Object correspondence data
....

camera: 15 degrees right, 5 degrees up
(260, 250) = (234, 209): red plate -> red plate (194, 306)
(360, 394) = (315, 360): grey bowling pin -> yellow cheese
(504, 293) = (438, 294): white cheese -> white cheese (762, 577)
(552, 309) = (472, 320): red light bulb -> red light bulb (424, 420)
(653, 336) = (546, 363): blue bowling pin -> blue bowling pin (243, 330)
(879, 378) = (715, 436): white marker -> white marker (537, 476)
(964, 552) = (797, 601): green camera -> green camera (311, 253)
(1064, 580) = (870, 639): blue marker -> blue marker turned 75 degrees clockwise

....

* What you are asked to do *
Quote all of the entries exactly as they appear.

* Reply *
camera: 15 degrees right, 5 degrees up
(260, 250) = (234, 209): red plate -> red plate (194, 306)
(360, 394) = (315, 360): grey bowling pin -> yellow cheese
(504, 293) = (438, 294): white cheese -> white cheese (762, 577)
(552, 309) = (472, 320): red light bulb -> red light bulb (424, 420)
(653, 336) = (546, 363): blue bowling pin -> blue bowling pin (243, 330)
(879, 378) = (715, 436): white marker -> white marker (537, 476)
(964, 552) = (797, 601): green camera -> green camera (311, 253)
(1064, 580) = (870, 639): blue marker -> blue marker turned 75 degrees clockwise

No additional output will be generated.